(Data entries)

━━━━━━

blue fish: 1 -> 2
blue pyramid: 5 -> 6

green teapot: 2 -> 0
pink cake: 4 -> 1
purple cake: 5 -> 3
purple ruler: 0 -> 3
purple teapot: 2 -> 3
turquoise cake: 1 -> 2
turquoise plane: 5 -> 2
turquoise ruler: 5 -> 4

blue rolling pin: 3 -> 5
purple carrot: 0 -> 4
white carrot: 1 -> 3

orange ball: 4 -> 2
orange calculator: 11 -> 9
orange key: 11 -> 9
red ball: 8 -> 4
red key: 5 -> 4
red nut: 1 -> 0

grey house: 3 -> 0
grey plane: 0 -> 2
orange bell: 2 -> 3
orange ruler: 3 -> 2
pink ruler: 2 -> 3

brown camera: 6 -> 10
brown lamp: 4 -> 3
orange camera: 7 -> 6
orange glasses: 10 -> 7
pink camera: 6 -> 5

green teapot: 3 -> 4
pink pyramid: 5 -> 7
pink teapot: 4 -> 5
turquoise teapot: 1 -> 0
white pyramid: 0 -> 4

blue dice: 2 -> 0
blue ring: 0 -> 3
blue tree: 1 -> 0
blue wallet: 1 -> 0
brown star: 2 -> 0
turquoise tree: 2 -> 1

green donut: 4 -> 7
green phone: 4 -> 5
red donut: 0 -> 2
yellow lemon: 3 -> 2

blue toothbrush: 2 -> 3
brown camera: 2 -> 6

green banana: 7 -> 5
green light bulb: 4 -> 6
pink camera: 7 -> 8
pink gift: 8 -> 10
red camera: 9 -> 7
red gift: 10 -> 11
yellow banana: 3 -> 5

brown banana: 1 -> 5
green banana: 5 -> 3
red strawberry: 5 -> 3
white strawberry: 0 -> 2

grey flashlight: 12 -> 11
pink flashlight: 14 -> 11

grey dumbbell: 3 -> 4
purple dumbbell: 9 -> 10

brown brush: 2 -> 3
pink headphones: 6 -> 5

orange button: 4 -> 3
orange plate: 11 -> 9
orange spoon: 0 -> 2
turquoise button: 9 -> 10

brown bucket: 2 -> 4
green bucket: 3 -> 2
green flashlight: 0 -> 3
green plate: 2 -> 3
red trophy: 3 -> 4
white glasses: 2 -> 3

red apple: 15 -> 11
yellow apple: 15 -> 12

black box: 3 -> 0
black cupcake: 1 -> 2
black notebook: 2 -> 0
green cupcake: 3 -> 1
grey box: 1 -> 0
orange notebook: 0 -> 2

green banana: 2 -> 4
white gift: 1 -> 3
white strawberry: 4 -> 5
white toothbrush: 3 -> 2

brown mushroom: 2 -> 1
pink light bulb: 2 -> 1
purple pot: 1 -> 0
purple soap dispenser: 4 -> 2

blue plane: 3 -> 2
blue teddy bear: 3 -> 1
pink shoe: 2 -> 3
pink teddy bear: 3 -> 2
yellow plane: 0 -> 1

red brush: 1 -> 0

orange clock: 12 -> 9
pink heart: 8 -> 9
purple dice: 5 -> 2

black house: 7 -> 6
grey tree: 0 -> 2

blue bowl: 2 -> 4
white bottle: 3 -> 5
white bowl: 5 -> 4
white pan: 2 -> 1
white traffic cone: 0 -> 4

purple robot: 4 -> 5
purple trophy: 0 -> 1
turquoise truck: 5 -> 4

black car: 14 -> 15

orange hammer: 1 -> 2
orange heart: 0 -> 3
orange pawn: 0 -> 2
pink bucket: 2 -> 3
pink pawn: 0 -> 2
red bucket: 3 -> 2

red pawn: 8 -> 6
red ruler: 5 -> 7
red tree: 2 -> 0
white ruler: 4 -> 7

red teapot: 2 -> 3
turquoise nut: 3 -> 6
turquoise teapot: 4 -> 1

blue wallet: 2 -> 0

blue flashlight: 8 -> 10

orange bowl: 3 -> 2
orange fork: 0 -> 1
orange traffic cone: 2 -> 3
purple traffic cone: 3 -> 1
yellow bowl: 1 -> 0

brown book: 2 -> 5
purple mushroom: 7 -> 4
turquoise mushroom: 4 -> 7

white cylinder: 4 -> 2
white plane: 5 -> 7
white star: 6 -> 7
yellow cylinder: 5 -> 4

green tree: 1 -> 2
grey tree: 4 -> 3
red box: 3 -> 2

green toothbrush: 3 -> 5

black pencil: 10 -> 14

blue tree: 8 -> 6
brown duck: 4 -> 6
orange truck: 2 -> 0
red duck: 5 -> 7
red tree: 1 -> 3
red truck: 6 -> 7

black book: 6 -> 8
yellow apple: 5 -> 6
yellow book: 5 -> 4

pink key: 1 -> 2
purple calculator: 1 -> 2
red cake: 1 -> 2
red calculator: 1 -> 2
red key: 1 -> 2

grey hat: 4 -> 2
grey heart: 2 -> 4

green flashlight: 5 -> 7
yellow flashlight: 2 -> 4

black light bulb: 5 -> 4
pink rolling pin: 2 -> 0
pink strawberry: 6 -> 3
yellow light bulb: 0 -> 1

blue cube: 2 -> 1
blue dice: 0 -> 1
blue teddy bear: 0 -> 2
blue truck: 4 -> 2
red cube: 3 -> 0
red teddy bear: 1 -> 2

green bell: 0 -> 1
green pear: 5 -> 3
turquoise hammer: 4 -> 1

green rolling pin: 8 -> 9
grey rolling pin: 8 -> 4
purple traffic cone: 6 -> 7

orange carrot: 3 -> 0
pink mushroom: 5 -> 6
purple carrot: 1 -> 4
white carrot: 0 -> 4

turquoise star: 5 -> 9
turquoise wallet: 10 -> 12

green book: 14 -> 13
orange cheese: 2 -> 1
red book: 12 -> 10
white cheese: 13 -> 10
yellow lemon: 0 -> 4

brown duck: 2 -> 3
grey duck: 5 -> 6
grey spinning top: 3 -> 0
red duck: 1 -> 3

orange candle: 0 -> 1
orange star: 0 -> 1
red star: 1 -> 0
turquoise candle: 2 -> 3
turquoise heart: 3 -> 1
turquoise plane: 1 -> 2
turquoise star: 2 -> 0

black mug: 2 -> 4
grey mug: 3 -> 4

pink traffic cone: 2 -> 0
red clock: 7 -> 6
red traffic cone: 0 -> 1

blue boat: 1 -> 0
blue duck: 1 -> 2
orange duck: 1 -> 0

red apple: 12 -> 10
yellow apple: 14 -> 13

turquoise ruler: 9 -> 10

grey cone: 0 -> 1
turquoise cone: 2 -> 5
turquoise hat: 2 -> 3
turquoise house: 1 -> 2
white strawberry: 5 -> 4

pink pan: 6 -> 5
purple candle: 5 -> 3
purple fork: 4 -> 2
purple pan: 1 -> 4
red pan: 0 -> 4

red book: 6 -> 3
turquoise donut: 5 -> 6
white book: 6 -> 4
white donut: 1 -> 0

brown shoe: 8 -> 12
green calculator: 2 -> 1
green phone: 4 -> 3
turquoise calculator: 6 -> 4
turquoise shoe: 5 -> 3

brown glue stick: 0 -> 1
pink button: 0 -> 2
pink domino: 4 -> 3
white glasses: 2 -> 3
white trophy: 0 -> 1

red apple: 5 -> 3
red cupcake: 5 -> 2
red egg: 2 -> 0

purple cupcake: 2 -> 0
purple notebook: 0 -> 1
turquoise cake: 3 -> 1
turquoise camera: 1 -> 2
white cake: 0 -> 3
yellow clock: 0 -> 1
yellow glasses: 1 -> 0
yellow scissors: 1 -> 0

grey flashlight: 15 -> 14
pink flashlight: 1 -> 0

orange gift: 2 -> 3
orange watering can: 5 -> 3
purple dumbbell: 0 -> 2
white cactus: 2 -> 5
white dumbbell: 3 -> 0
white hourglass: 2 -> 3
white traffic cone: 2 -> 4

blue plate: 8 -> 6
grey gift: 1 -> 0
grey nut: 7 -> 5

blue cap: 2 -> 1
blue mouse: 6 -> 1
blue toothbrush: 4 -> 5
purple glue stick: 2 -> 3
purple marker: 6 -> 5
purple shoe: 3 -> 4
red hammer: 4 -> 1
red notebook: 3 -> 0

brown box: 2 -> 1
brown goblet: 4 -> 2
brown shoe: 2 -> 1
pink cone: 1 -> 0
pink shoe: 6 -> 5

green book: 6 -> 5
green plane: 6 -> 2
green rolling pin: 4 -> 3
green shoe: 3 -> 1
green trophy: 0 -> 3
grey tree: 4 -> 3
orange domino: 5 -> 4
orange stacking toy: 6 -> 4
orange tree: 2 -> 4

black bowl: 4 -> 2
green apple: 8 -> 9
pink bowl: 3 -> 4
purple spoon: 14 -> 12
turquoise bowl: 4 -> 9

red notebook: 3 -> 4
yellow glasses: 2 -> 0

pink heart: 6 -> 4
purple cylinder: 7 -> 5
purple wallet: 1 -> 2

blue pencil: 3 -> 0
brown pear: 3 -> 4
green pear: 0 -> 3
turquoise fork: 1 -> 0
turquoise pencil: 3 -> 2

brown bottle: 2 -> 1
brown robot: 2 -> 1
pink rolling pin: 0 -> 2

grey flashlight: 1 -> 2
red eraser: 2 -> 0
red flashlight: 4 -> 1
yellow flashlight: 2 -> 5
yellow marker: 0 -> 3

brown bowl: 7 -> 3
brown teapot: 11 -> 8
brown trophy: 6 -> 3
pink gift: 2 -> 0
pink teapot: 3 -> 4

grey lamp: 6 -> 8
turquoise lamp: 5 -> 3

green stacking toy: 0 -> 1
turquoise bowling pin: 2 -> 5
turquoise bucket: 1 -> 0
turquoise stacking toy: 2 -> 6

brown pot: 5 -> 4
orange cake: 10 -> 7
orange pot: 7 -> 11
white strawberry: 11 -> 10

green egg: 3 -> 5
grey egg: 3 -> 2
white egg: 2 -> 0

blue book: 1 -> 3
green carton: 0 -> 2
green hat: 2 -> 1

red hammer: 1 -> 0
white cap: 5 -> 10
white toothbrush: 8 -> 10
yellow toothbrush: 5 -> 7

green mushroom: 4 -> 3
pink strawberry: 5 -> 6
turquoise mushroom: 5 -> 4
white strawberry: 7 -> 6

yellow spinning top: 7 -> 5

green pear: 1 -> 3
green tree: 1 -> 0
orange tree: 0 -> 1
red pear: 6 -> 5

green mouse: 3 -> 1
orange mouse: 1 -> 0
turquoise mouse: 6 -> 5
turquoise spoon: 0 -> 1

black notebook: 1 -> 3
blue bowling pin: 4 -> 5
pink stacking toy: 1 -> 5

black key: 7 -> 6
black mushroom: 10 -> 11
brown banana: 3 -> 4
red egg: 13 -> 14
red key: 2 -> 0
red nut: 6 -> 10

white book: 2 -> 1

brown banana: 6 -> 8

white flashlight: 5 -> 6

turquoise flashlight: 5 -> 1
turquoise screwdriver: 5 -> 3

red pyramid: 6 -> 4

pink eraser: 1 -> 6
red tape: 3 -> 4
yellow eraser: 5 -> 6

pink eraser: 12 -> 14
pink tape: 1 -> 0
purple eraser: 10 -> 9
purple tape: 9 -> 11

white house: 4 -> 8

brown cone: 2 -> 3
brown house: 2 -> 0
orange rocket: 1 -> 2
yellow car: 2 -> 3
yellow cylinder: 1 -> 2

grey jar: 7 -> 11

━━━━━━

Exercise requirements: Write down, word for word, the lines above from the one containing "yellow plane: 0 -> 1" through the one containing "red teapot: 2 -> 3", both ends included.

The completed task:
yellow plane: 0 -> 1

red brush: 1 -> 0

orange clock: 12 -> 9
pink heart: 8 -> 9
purple dice: 5 -> 2

black house: 7 -> 6
grey tree: 0 -> 2

blue bowl: 2 -> 4
white bottle: 3 -> 5
white bowl: 5 -> 4
white pan: 2 -> 1
white traffic cone: 0 -> 4

purple robot: 4 -> 5
purple trophy: 0 -> 1
turquoise truck: 5 -> 4

black car: 14 -> 15

orange hammer: 1 -> 2
orange heart: 0 -> 3
orange pawn: 0 -> 2
pink bucket: 2 -> 3
pink pawn: 0 -> 2
red bucket: 3 -> 2

red pawn: 8 -> 6
red ruler: 5 -> 7
red tree: 2 -> 0
white ruler: 4 -> 7

red teapot: 2 -> 3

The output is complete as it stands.